Your objective - Output only the lines of the entries that follow, starting at the one with "orange bowl: 3 -> 2" and running down to the one with "yellow marker: 7 -> 6", both included and unchanged.

Scene edit records

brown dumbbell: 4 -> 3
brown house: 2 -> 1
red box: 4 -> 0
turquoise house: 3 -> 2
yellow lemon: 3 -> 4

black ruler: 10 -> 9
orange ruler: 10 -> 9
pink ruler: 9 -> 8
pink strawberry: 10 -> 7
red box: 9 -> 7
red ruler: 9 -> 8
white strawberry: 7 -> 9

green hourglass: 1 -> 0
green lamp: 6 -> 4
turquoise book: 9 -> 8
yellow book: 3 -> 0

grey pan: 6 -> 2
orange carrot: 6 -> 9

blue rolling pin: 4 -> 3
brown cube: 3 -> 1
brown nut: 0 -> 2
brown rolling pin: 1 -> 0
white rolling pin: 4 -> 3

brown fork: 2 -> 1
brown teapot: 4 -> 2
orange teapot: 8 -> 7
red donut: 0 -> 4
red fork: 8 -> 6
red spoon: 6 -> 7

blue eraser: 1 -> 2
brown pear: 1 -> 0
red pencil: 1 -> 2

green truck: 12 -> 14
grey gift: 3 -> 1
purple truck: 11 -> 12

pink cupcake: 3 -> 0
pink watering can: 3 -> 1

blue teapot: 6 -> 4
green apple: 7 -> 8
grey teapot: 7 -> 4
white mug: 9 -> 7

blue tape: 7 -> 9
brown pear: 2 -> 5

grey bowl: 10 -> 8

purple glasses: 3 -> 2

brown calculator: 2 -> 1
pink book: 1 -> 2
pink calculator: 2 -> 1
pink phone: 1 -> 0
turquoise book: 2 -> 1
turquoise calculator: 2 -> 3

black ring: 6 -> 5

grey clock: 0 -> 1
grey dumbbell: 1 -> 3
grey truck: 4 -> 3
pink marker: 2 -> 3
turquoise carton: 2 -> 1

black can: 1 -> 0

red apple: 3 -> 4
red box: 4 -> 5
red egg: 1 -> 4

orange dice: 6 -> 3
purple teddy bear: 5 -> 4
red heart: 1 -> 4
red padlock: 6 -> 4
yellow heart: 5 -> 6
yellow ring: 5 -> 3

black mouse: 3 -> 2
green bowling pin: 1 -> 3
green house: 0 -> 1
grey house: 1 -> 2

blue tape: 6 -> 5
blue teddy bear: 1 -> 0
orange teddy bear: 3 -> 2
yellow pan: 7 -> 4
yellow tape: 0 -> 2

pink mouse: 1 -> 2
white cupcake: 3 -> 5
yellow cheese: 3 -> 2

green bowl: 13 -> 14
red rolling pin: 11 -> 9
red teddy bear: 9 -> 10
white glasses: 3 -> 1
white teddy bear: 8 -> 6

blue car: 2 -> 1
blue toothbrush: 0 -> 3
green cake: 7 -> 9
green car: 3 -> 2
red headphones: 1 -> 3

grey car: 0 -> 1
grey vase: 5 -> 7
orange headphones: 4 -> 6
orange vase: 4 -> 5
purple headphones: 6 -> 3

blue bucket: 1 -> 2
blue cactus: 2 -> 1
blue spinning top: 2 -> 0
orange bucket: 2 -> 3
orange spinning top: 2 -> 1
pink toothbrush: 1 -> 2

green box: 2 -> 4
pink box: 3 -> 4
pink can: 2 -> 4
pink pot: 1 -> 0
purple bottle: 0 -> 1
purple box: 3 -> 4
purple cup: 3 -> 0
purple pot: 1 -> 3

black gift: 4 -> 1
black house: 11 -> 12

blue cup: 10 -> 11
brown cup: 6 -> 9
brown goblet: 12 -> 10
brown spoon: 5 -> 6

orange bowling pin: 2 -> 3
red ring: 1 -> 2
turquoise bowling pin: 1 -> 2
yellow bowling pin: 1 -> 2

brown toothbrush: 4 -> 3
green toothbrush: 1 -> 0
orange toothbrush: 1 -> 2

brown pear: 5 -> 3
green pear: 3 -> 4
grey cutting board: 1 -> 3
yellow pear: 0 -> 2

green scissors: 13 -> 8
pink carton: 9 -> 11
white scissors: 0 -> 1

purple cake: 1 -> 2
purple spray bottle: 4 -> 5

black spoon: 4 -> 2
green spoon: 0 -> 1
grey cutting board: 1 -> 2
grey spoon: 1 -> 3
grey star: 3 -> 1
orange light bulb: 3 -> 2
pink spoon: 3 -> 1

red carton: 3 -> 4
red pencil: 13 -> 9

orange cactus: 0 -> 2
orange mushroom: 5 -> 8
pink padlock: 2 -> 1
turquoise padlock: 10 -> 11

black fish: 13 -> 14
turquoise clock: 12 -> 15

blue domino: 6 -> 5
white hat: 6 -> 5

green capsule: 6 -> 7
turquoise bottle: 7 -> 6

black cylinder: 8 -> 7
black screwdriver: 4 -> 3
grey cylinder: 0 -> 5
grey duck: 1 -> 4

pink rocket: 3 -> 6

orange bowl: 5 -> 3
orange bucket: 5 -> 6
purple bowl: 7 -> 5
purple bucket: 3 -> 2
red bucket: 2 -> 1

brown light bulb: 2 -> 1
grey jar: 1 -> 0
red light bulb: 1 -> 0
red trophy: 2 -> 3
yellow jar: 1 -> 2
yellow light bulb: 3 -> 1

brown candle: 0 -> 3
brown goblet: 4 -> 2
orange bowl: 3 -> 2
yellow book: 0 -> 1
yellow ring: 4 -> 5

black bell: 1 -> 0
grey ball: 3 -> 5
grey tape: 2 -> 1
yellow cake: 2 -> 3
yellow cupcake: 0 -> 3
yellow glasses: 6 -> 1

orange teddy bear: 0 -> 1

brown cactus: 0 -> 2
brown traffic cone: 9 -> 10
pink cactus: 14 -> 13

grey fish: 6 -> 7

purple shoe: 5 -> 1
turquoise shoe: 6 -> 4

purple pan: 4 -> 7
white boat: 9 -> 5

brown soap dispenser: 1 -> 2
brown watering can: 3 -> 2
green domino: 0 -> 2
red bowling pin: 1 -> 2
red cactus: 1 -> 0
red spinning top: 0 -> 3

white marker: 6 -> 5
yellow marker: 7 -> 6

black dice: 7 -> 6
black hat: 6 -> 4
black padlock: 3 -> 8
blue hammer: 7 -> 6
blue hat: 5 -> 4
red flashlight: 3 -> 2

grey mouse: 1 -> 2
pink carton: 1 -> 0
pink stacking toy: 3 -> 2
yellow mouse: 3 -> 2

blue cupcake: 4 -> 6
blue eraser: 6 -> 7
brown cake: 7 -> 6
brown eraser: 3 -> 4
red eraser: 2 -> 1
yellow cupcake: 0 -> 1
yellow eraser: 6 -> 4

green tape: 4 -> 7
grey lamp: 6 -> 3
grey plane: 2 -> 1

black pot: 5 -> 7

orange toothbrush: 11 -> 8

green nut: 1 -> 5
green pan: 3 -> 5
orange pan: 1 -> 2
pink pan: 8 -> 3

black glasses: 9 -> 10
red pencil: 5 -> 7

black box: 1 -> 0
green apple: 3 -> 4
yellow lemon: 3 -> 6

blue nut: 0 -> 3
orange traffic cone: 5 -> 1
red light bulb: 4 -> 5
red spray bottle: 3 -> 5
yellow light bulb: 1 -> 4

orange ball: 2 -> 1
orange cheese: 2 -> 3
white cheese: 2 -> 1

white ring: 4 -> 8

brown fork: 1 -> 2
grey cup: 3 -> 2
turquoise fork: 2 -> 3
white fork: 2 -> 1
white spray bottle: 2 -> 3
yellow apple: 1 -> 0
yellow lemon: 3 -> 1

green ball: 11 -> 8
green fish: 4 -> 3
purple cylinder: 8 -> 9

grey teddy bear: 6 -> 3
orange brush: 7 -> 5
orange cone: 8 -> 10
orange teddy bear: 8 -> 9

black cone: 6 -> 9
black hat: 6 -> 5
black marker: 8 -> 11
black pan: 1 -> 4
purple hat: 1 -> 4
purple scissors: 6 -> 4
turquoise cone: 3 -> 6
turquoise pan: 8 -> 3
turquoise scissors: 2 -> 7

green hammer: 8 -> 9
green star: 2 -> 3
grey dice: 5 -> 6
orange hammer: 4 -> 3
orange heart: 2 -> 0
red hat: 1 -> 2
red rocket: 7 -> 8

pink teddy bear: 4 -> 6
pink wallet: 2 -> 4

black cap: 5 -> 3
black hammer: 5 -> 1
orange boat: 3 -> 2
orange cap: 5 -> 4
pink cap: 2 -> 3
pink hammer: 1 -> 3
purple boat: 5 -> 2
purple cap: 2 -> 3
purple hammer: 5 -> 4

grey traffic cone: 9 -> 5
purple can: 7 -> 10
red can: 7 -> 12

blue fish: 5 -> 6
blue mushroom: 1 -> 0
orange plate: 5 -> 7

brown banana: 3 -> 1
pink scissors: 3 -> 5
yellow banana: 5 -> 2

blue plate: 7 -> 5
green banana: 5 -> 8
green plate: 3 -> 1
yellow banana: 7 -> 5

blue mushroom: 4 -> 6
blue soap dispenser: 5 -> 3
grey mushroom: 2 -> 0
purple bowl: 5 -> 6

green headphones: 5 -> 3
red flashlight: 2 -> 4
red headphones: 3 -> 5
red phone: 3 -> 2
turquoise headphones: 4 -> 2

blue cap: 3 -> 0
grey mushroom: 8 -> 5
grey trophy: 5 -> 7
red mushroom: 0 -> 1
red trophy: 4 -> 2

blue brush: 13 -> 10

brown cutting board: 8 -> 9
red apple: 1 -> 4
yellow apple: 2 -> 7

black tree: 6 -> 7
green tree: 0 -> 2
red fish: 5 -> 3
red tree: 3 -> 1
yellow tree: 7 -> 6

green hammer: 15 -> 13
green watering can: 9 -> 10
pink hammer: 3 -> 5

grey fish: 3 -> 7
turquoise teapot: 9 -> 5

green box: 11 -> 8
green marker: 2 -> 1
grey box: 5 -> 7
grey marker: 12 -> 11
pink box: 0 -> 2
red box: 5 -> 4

Result for this exercise -
orange bowl: 3 -> 2
yellow book: 0 -> 1
yellow ring: 4 -> 5

black bell: 1 -> 0
grey ball: 3 -> 5
grey tape: 2 -> 1
yellow cake: 2 -> 3
yellow cupcake: 0 -> 3
yellow glasses: 6 -> 1

orange teddy bear: 0 -> 1

brown cactus: 0 -> 2
brown traffic cone: 9 -> 10
pink cactus: 14 -> 13

grey fish: 6 -> 7

purple shoe: 5 -> 1
turquoise shoe: 6 -> 4

purple pan: 4 -> 7
white boat: 9 -> 5

brown soap dispenser: 1 -> 2
brown watering can: 3 -> 2
green domino: 0 -> 2
red bowling pin: 1 -> 2
red cactus: 1 -> 0
red spinning top: 0 -> 3

white marker: 6 -> 5
yellow marker: 7 -> 6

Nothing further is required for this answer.